» **How to complete this task**
Set down exactly the lines below between the line holding "black brick E5:F7" and the line holding "black brick G6:H7", inclusive; no other line belongs in the answer.

» **Provided entries**
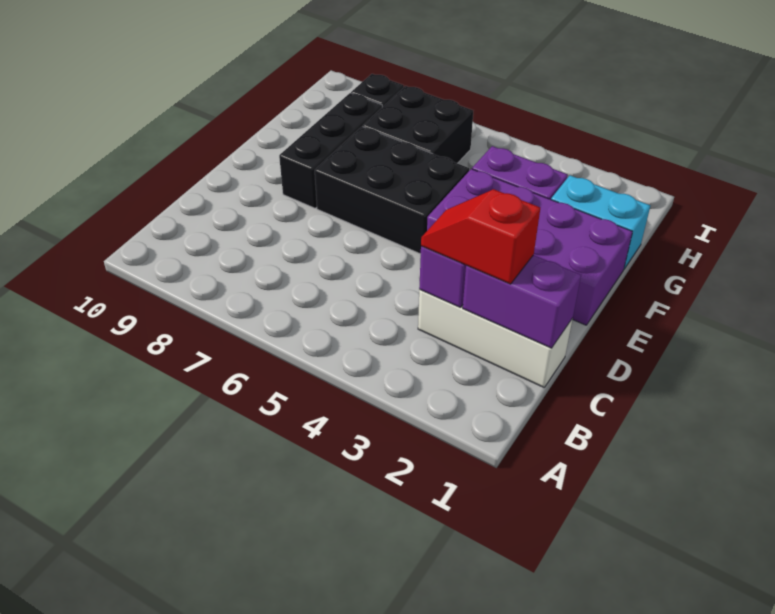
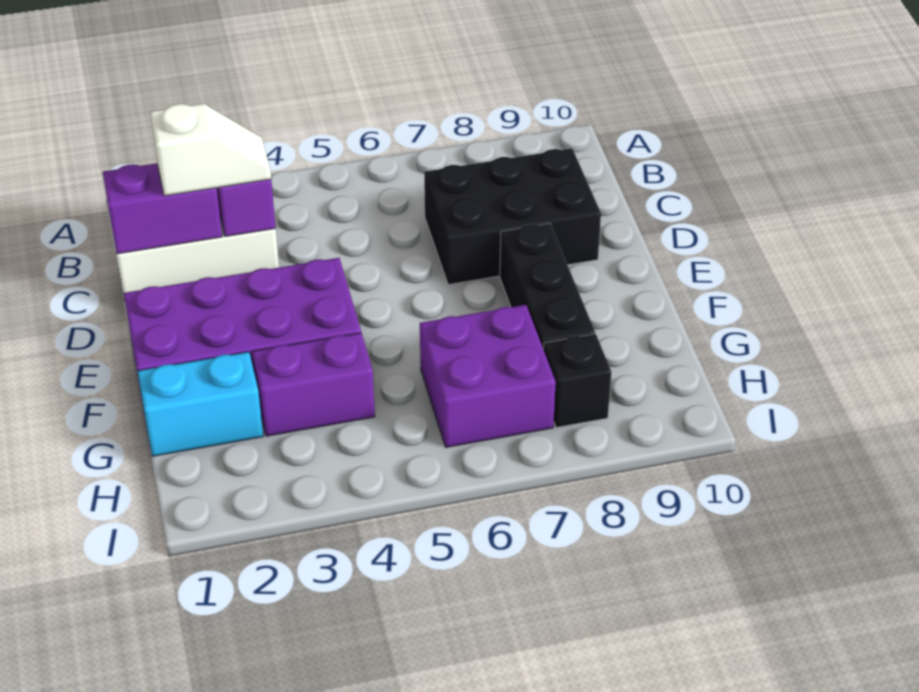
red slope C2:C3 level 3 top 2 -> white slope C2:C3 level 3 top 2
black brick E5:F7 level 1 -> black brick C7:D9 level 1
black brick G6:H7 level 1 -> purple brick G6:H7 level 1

...

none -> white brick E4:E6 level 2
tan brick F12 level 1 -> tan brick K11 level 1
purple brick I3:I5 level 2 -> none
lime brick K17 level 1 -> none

--

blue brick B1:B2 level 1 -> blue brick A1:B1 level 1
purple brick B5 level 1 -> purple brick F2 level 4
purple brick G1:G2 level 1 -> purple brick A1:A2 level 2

» **Response for this exercise**
black brick E5:F7 level 1 -> black brick C7:D9 level 1
black brick G6:H7 level 1 -> purple brick G6:H7 level 1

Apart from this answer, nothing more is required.